* [THE TASK]: Please copy all of the data that follows exactly, leaving any pictures out.

* [RECORDED INFORMATION]:
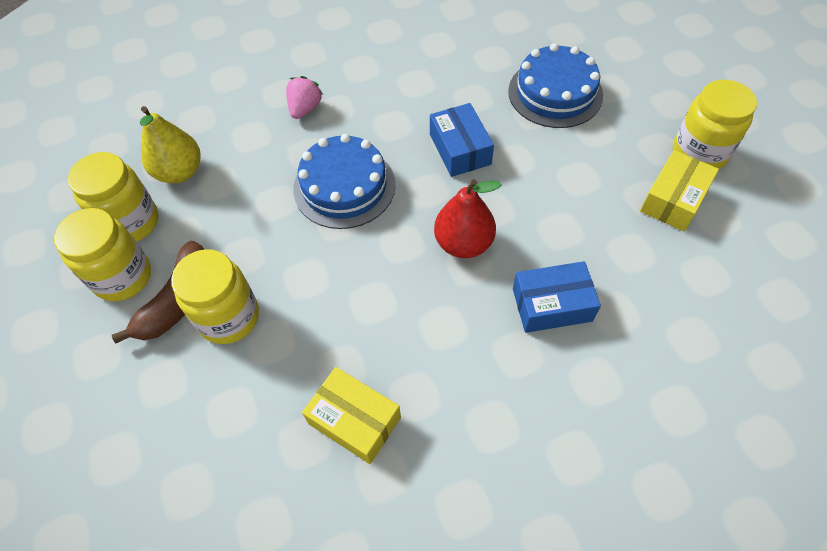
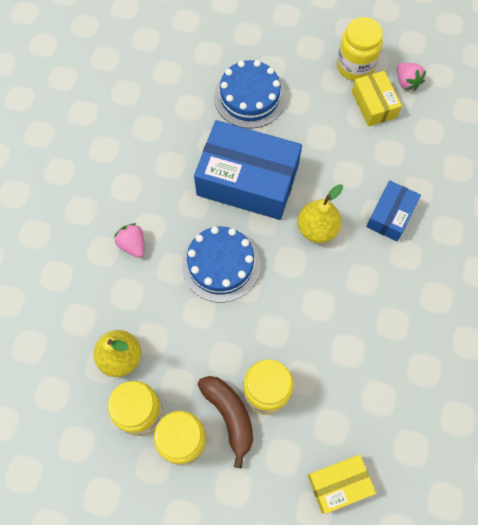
camera: 55 degrees left, 10 degrees up
yellow box [302,367,401,464] -> yellow box moved to [308,454,376,514]
blue box [430,103,494,177] -> blue box [194,120,302,220], size x1.93
red pear [434,179,501,258] -> yellow pear [298,184,343,243]
none -> pink strawberry [397,63,426,91]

* [WRITTEN ANSWER]:
camera: 55 degrees left, 10 degrees up
yellow box [302,367,401,464] -> yellow box moved to [308,454,376,514]
blue box [430,103,494,177] -> blue box [194,120,302,220], size x1.93
red pear [434,179,501,258] -> yellow pear [298,184,343,243]
none -> pink strawberry [397,63,426,91]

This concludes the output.